### EXERCISE INSTRUCTIONS
Exact reproductions of all the entries, please, and no pictures.

(Object change listings)
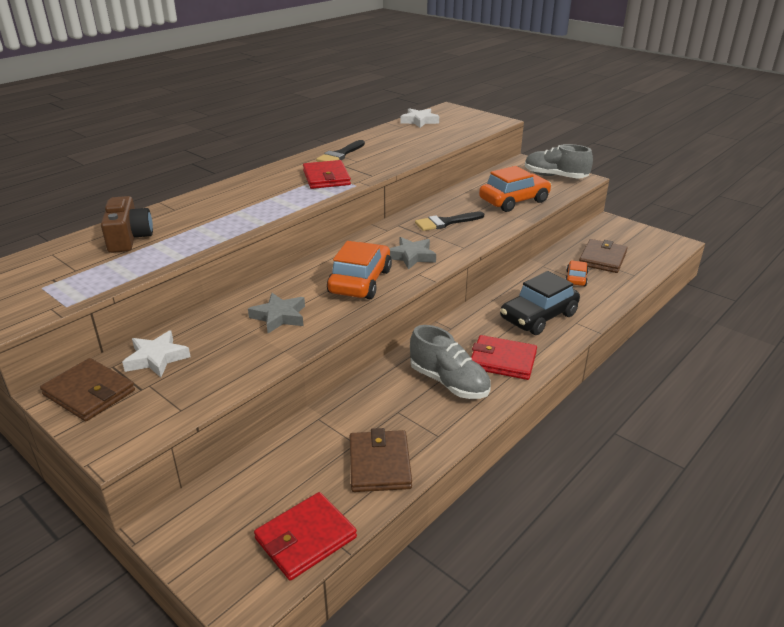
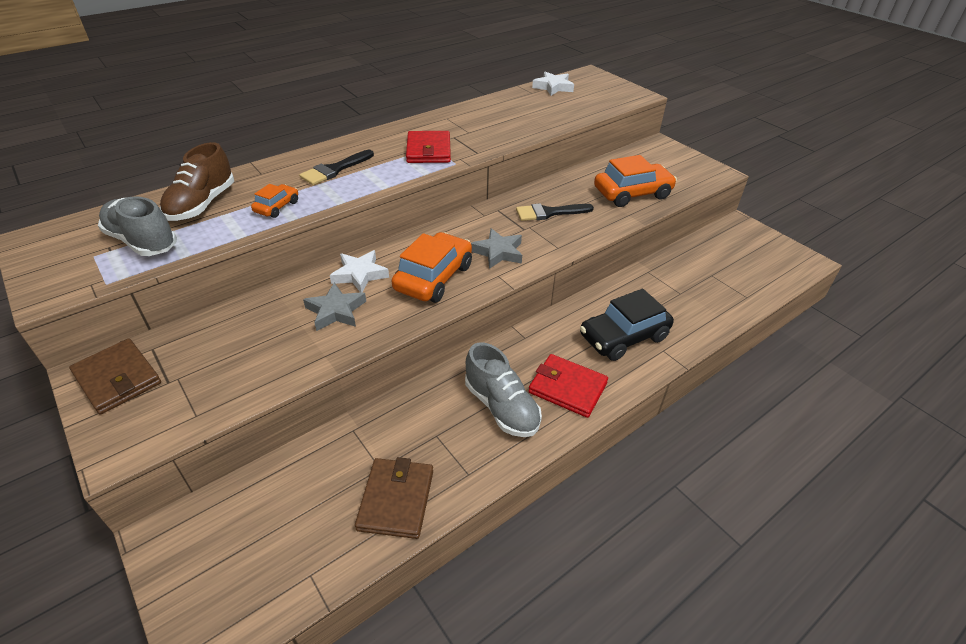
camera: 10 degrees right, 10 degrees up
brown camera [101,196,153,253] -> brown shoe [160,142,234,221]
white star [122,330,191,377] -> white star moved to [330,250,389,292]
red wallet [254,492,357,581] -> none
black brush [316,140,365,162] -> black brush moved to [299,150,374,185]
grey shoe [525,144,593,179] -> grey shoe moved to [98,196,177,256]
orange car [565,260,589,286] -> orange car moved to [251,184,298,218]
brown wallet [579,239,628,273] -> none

### SOLUTION FOR THIS PROBLEM
camera: 10 degrees right, 10 degrees up
brown camera [101,196,153,253] -> brown shoe [160,142,234,221]
white star [122,330,191,377] -> white star moved to [330,250,389,292]
red wallet [254,492,357,581] -> none
black brush [316,140,365,162] -> black brush moved to [299,150,374,185]
grey shoe [525,144,593,179] -> grey shoe moved to [98,196,177,256]
orange car [565,260,589,286] -> orange car moved to [251,184,298,218]
brown wallet [579,239,628,273] -> none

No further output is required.